Records provided –

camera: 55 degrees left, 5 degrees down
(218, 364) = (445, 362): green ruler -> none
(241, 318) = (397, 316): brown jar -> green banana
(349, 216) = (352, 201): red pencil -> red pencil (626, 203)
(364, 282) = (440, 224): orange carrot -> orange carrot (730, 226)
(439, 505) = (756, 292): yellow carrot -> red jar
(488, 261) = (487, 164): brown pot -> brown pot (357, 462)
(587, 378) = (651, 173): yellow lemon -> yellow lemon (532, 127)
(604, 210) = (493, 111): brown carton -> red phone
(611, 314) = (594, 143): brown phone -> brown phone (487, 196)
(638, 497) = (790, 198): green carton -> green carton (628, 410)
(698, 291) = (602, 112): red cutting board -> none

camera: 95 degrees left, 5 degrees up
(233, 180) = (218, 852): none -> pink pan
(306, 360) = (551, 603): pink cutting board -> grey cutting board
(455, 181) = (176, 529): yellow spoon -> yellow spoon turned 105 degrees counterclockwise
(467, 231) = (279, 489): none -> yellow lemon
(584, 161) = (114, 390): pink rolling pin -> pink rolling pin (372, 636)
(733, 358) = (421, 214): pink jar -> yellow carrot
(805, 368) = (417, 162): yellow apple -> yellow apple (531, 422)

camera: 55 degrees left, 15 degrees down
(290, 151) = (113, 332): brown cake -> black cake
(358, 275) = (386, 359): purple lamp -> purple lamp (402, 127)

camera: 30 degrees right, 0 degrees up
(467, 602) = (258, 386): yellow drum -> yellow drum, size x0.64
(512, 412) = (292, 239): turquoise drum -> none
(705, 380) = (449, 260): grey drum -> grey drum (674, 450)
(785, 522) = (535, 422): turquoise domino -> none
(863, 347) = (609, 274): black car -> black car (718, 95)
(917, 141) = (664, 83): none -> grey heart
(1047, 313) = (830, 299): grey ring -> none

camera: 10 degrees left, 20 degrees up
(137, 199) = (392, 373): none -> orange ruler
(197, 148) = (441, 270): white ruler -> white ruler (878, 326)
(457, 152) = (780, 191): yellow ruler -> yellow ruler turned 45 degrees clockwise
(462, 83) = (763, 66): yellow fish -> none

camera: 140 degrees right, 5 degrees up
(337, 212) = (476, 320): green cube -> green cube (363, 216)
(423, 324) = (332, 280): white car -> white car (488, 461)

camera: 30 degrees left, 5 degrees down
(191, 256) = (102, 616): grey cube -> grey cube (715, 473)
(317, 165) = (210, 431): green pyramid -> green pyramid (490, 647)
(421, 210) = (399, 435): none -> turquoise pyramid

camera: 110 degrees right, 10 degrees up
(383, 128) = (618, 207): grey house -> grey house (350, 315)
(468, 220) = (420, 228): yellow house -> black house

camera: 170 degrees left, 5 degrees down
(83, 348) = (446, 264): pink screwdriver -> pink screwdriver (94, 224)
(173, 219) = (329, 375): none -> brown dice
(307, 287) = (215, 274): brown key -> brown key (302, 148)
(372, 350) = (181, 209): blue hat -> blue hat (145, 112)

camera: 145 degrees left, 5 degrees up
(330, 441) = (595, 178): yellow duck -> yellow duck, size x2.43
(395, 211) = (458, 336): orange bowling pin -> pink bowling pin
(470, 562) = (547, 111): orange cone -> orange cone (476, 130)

What this task involves –
Above are the records; copy exactly the lines from the line with "(137, 199) = (392, 373): none -> orange ruler" through the line with "camera: 170 degrees left, 5 degrees down", both included.

Finished task –
(137, 199) = (392, 373): none -> orange ruler
(197, 148) = (441, 270): white ruler -> white ruler (878, 326)
(457, 152) = (780, 191): yellow ruler -> yellow ruler turned 45 degrees clockwise
(462, 83) = (763, 66): yellow fish -> none

camera: 140 degrees right, 5 degrees up
(337, 212) = (476, 320): green cube -> green cube (363, 216)
(423, 324) = (332, 280): white car -> white car (488, 461)

camera: 30 degrees left, 5 degrees down
(191, 256) = (102, 616): grey cube -> grey cube (715, 473)
(317, 165) = (210, 431): green pyramid -> green pyramid (490, 647)
(421, 210) = (399, 435): none -> turquoise pyramid

camera: 110 degrees right, 10 degrees up
(383, 128) = (618, 207): grey house -> grey house (350, 315)
(468, 220) = (420, 228): yellow house -> black house

camera: 170 degrees left, 5 degrees down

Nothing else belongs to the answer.